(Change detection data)
++++++++++++++++++++
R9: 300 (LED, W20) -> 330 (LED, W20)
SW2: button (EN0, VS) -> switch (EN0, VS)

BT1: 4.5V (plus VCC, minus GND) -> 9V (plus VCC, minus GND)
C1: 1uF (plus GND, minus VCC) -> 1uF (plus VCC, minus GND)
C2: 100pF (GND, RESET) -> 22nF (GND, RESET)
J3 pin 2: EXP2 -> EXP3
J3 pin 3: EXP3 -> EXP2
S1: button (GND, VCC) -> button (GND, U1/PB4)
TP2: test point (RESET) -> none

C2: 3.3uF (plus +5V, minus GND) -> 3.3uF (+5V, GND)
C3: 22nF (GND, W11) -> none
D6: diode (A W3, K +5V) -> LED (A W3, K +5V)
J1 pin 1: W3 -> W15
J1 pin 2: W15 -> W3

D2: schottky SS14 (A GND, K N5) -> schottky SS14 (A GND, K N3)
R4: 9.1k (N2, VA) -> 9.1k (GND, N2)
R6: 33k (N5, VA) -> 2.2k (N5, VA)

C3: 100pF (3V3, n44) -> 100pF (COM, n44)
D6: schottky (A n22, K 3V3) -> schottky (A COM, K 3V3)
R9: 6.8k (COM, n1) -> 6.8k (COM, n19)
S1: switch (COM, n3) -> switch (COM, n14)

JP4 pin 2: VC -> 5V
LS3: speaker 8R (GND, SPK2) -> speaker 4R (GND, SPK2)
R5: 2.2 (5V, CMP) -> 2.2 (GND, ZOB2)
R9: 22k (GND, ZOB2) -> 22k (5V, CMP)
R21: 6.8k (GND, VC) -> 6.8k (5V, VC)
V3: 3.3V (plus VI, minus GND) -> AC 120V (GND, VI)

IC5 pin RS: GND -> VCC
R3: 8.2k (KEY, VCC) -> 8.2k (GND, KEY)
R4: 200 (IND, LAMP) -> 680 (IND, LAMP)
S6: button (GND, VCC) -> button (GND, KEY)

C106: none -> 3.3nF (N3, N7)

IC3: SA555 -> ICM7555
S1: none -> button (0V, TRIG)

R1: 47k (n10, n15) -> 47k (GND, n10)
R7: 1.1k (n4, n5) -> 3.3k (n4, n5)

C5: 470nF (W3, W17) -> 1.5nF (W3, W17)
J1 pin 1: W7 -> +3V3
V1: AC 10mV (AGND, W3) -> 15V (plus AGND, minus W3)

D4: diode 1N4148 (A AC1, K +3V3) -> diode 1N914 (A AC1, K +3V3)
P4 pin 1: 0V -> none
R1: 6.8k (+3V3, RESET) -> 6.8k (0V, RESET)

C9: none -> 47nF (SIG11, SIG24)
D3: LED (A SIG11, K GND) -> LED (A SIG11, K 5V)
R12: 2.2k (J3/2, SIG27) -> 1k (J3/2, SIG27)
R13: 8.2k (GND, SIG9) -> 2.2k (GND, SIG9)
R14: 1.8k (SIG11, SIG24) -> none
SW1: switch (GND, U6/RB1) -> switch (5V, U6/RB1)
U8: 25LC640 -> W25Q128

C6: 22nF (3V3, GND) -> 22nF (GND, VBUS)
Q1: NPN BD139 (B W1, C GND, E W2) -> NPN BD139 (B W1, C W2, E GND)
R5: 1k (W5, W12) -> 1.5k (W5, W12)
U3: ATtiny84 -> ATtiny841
++++++++++++++++++++
§ **WHAT YOU ARE ASKED TO DO**
Please be sure to repeat every entry exactly.

§ **ANSWER SECTION**
R9: 300 (LED, W20) -> 330 (LED, W20)
SW2: button (EN0, VS) -> switch (EN0, VS)

BT1: 4.5V (plus VCC, minus GND) -> 9V (plus VCC, minus GND)
C1: 1uF (plus GND, minus VCC) -> 1uF (plus VCC, minus GND)
C2: 100pF (GND, RESET) -> 22nF (GND, RESET)
J3 pin 2: EXP2 -> EXP3
J3 pin 3: EXP3 -> EXP2
S1: button (GND, VCC) -> button (GND, U1/PB4)
TP2: test point (RESET) -> none

C2: 3.3uF (plus +5V, minus GND) -> 3.3uF (+5V, GND)
C3: 22nF (GND, W11) -> none
D6: diode (A W3, K +5V) -> LED (A W3, K +5V)
J1 pin 1: W3 -> W15
J1 pin 2: W15 -> W3

D2: schottky SS14 (A GND, K N5) -> schottky SS14 (A GND, K N3)
R4: 9.1k (N2, VA) -> 9.1k (GND, N2)
R6: 33k (N5, VA) -> 2.2k (N5, VA)

C3: 100pF (3V3, n44) -> 100pF (COM, n44)
D6: schottky (A n22, K 3V3) -> schottky (A COM, K 3V3)
R9: 6.8k (COM, n1) -> 6.8k (COM, n19)
S1: switch (COM, n3) -> switch (COM, n14)

JP4 pin 2: VC -> 5V
LS3: speaker 8R (GND, SPK2) -> speaker 4R (GND, SPK2)
R5: 2.2 (5V, CMP) -> 2.2 (GND, ZOB2)
R9: 22k (GND, ZOB2) -> 22k (5V, CMP)
R21: 6.8k (GND, VC) -> 6.8k (5V, VC)
V3: 3.3V (plus VI, minus GND) -> AC 120V (GND, VI)

IC5 pin RS: GND -> VCC
R3: 8.2k (KEY, VCC) -> 8.2k (GND, KEY)
R4: 200 (IND, LAMP) -> 680 (IND, LAMP)
S6: button (GND, VCC) -> button (GND, KEY)

C106: none -> 3.3nF (N3, N7)

IC3: SA555 -> ICM7555
S1: none -> button (0V, TRIG)

R1: 47k (n10, n15) -> 47k (GND, n10)
R7: 1.1k (n4, n5) -> 3.3k (n4, n5)

C5: 470nF (W3, W17) -> 1.5nF (W3, W17)
J1 pin 1: W7 -> +3V3
V1: AC 10mV (AGND, W3) -> 15V (plus AGND, minus W3)

D4: diode 1N4148 (A AC1, K +3V3) -> diode 1N914 (A AC1, K +3V3)
P4 pin 1: 0V -> none
R1: 6.8k (+3V3, RESET) -> 6.8k (0V, RESET)

C9: none -> 47nF (SIG11, SIG24)
D3: LED (A SIG11, K GND) -> LED (A SIG11, K 5V)
R12: 2.2k (J3/2, SIG27) -> 1k (J3/2, SIG27)
R13: 8.2k (GND, SIG9) -> 2.2k (GND, SIG9)
R14: 1.8k (SIG11, SIG24) -> none
SW1: switch (GND, U6/RB1) -> switch (5V, U6/RB1)
U8: 25LC640 -> W25Q128

C6: 22nF (3V3, GND) -> 22nF (GND, VBUS)
Q1: NPN BD139 (B W1, C GND, E W2) -> NPN BD139 (B W1, C W2, E GND)
R5: 1k (W5, W12) -> 1.5k (W5, W12)
U3: ATtiny84 -> ATtiny841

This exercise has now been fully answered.